======== DATA PROVIDED

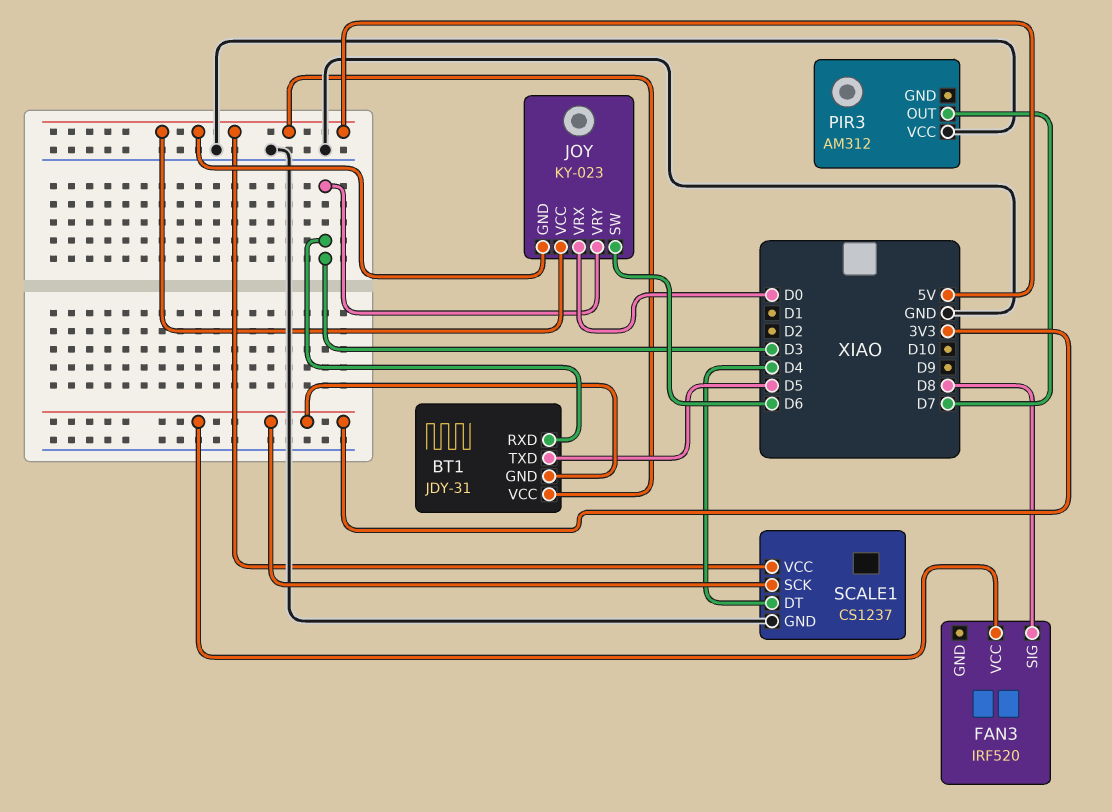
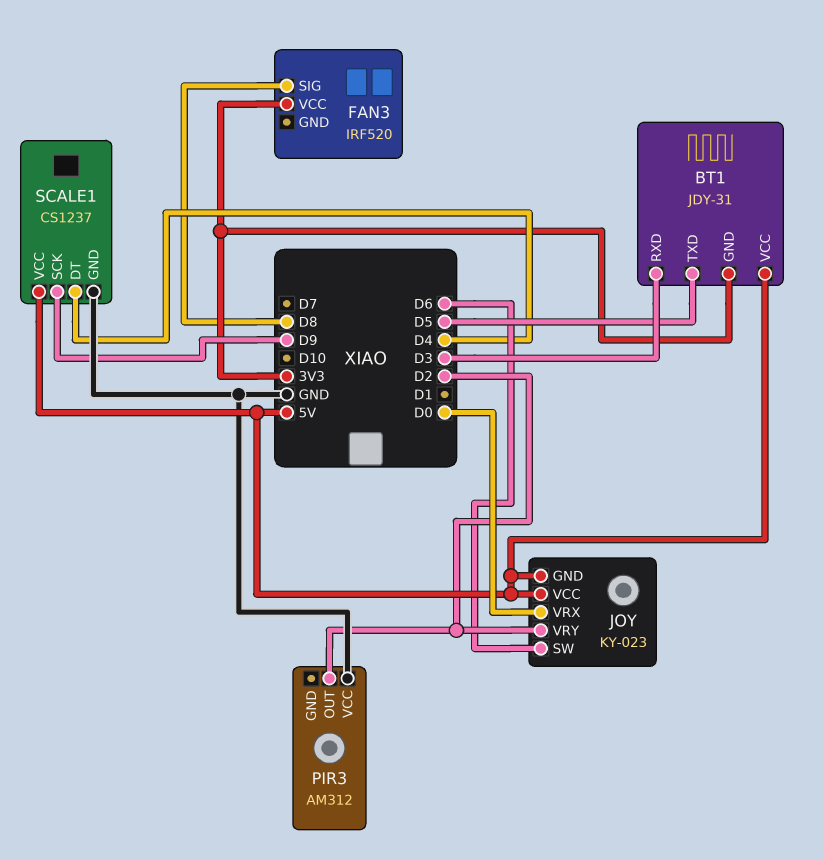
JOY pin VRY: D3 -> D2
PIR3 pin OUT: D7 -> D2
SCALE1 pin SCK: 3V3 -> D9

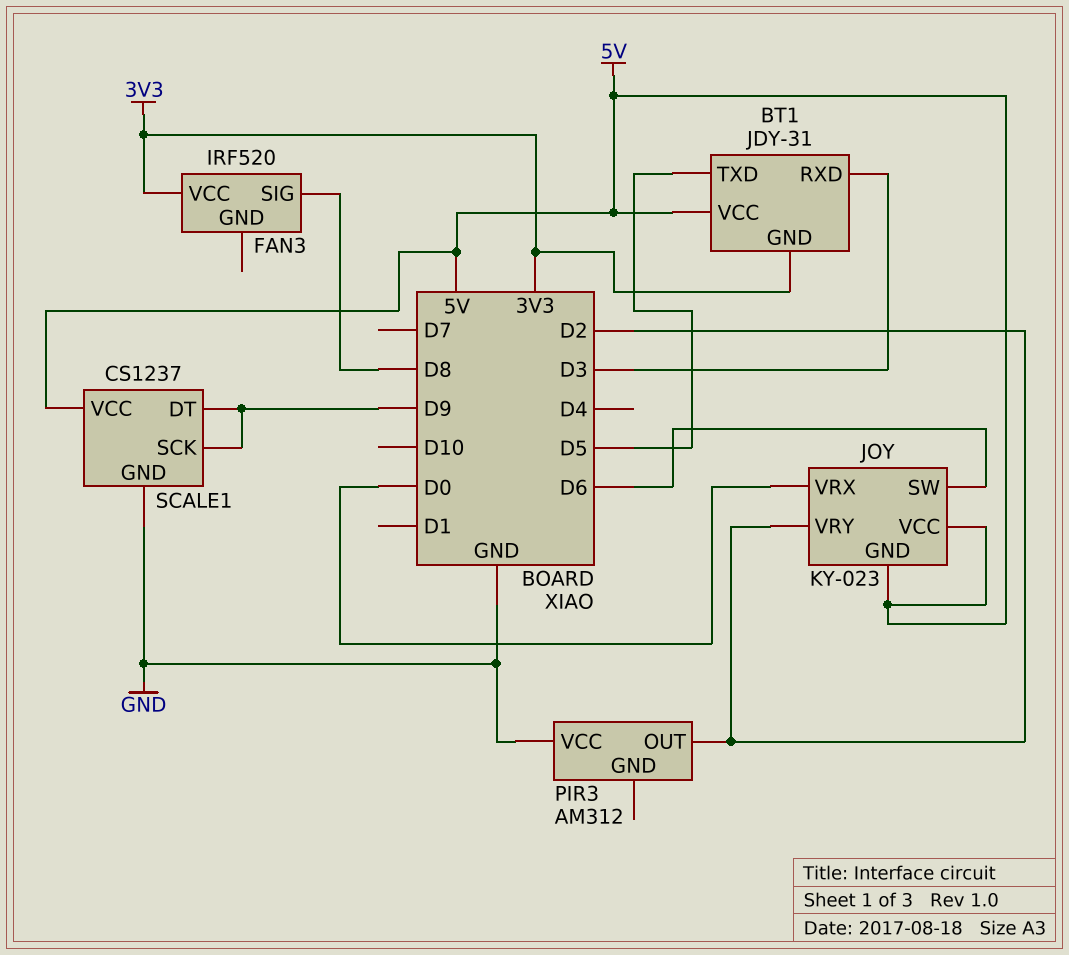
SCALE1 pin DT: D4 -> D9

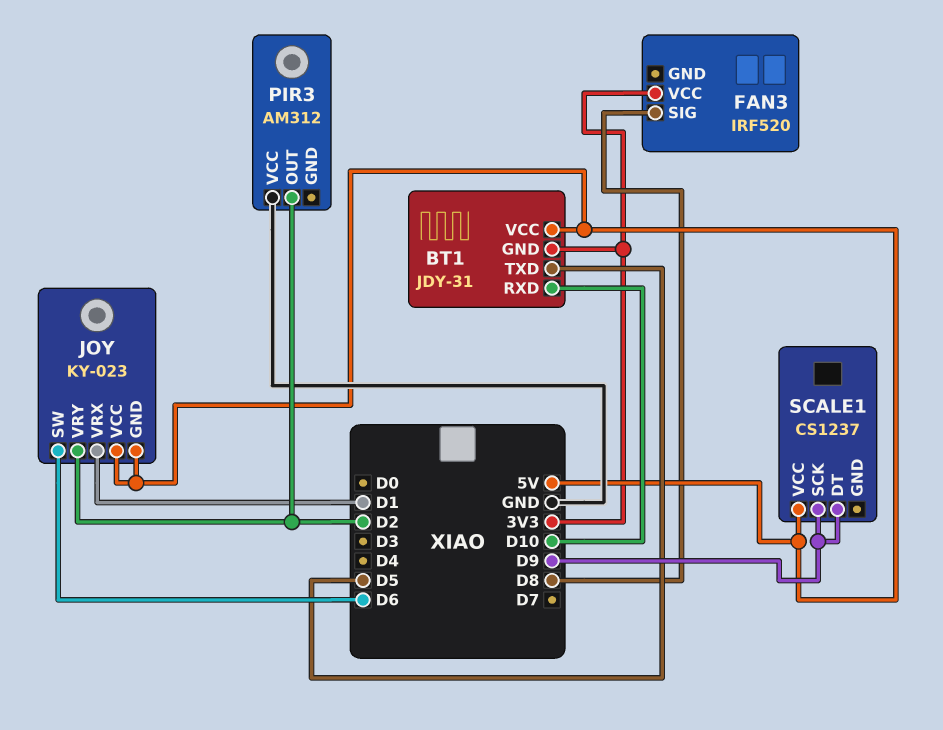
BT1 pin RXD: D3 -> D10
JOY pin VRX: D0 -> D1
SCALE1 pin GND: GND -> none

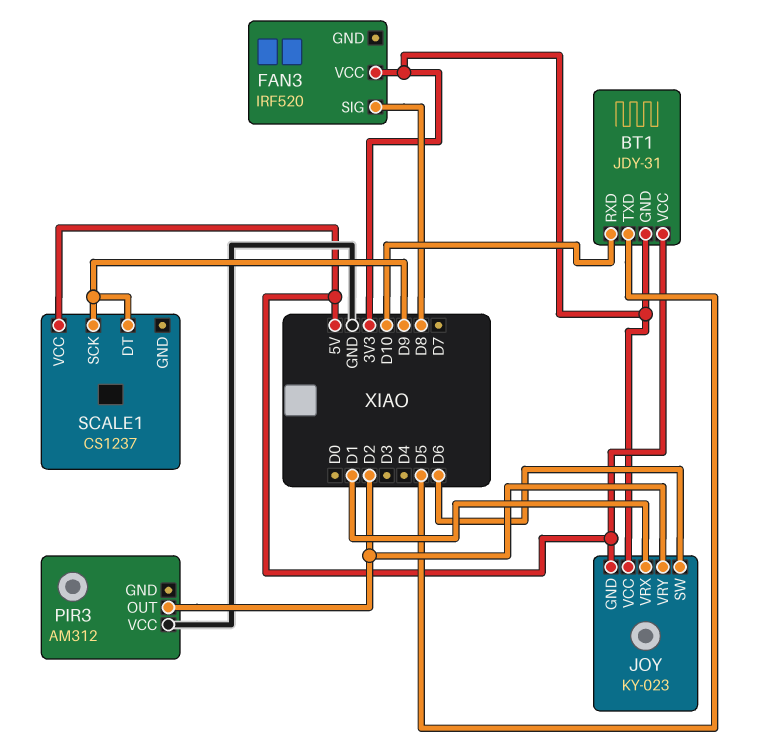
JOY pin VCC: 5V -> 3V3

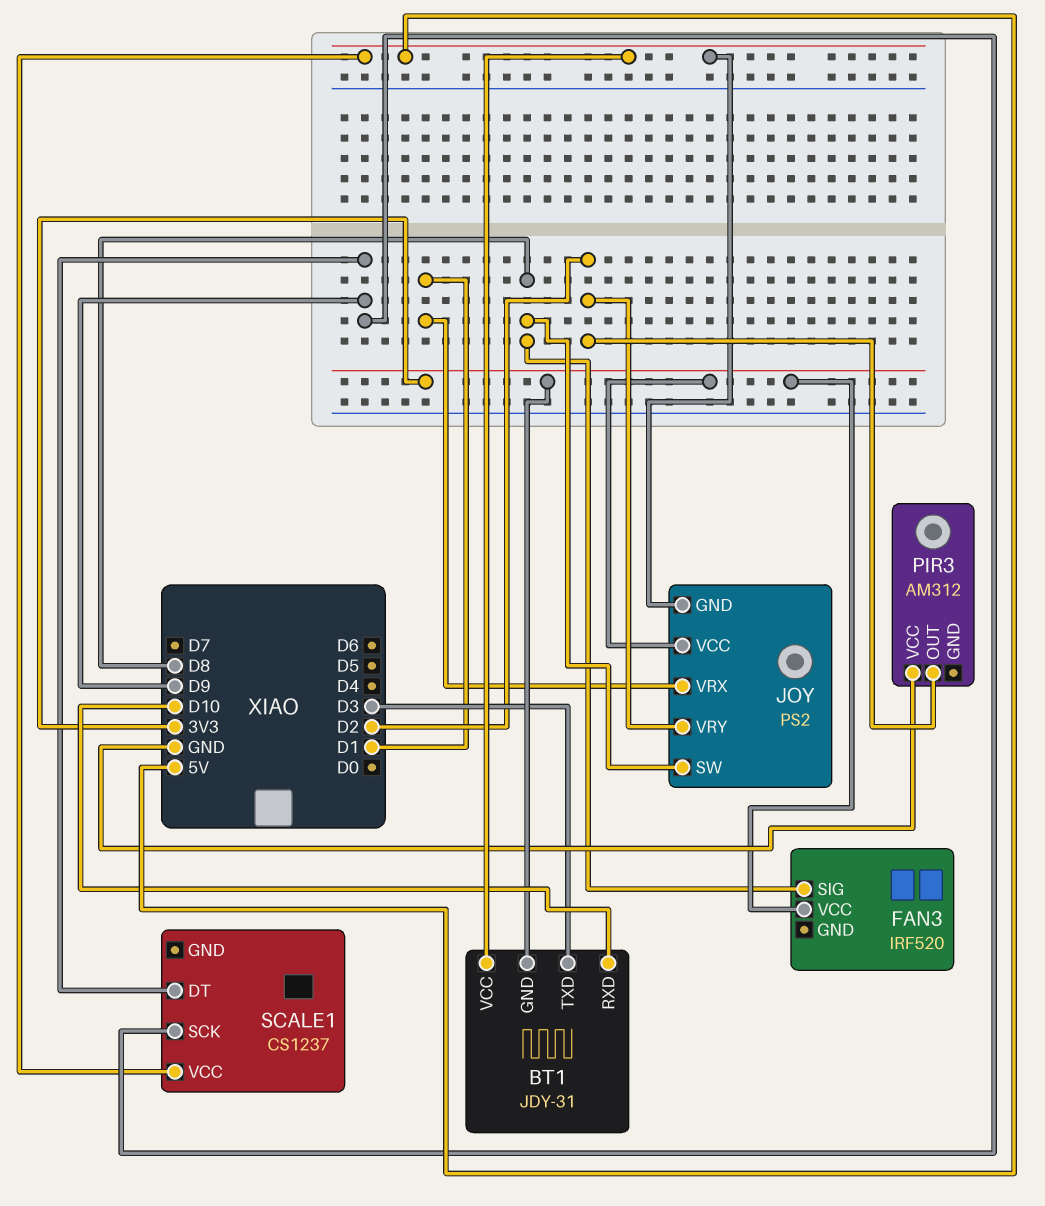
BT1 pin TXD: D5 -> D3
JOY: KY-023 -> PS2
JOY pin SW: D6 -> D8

================

TRY IT: Could you output the full set of entries exactly, skipping every picture?

SOLUTION:
JOY pin VRY: D3 -> D2
PIR3 pin OUT: D7 -> D2
SCALE1 pin SCK: 3V3 -> D9

SCALE1 pin DT: D4 -> D9

BT1 pin RXD: D3 -> D10
JOY pin VRX: D0 -> D1
SCALE1 pin GND: GND -> none

JOY pin VCC: 5V -> 3V3

BT1 pin TXD: D5 -> D3
JOY: KY-023 -> PS2
JOY pin SW: D6 -> D8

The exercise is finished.